==== Dataset ====

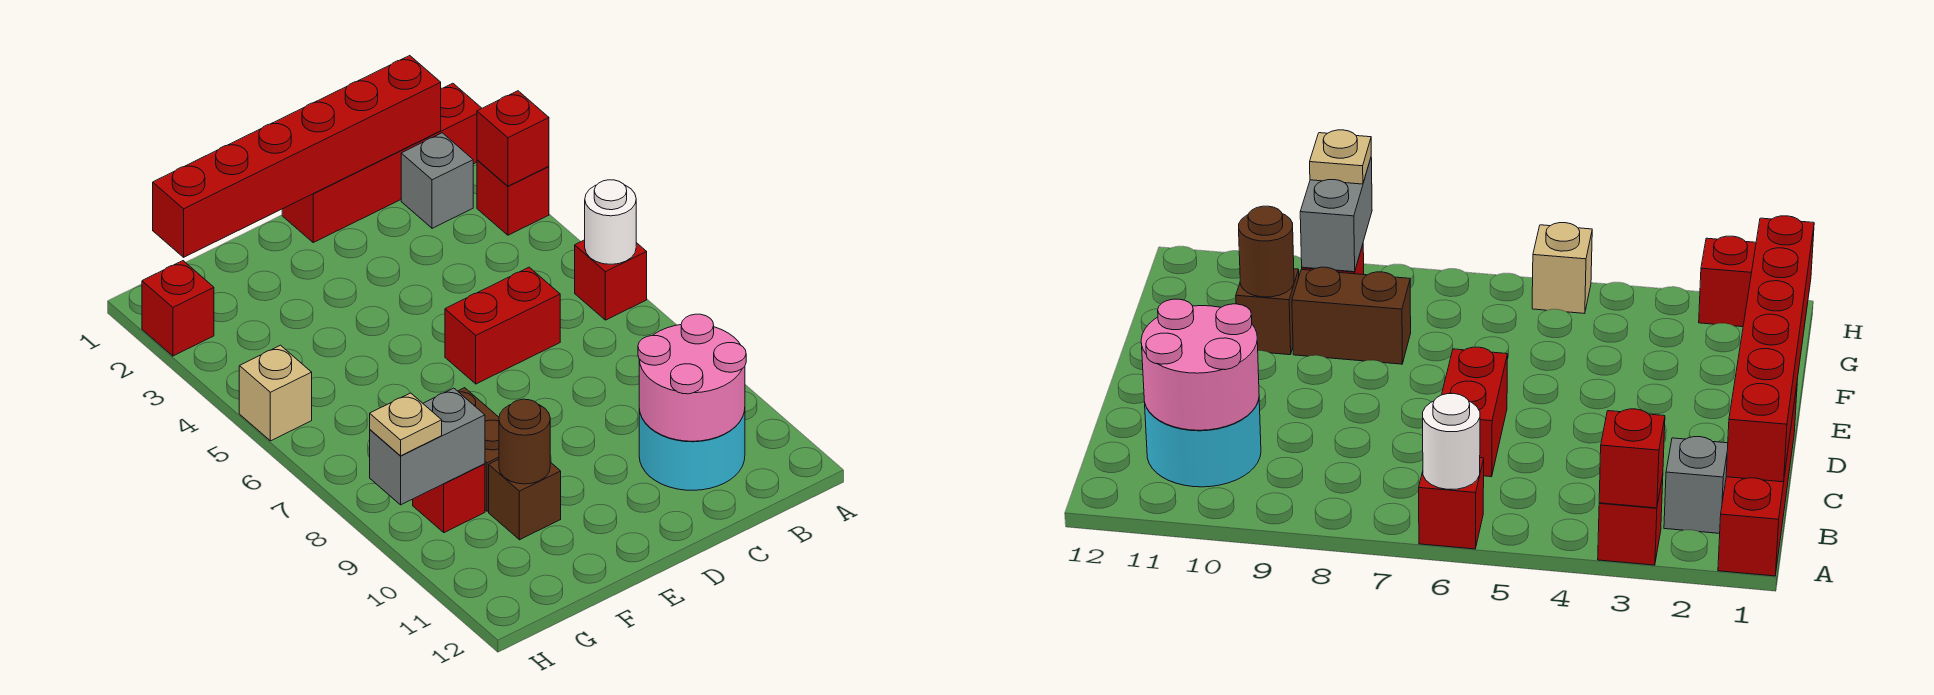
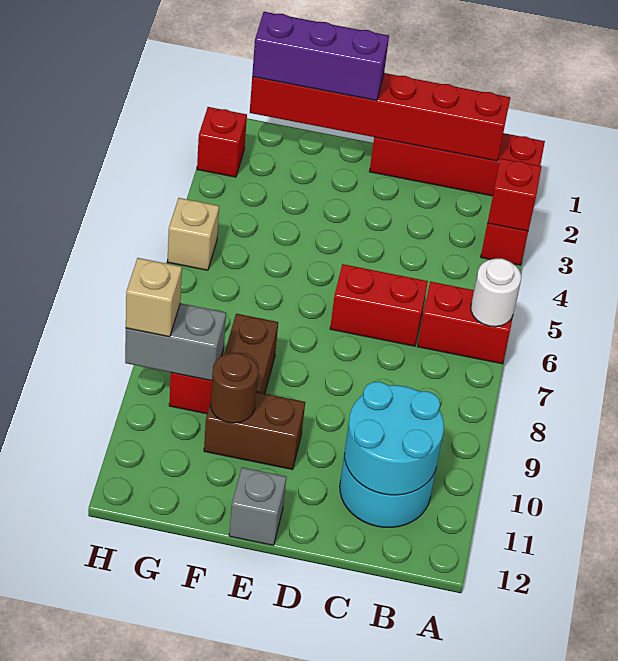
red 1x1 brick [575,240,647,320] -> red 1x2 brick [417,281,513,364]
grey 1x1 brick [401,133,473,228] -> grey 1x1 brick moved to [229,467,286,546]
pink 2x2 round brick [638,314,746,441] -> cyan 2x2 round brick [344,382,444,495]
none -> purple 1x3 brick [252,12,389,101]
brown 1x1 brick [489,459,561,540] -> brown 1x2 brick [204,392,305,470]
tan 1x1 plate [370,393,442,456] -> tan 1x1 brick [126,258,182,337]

====
==== Dataset ====

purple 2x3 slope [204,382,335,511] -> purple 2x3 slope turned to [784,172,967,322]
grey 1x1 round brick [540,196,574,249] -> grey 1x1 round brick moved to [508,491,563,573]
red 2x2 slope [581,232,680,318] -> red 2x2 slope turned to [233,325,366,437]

====

> _Description of the task_: For every line in the data above that holds "purple", return the line itself.

> _Task solution_:
none -> purple 1x3 brick [252,12,389,101]
purple 2x3 slope [204,382,335,511] -> purple 2x3 slope turned to [784,172,967,322]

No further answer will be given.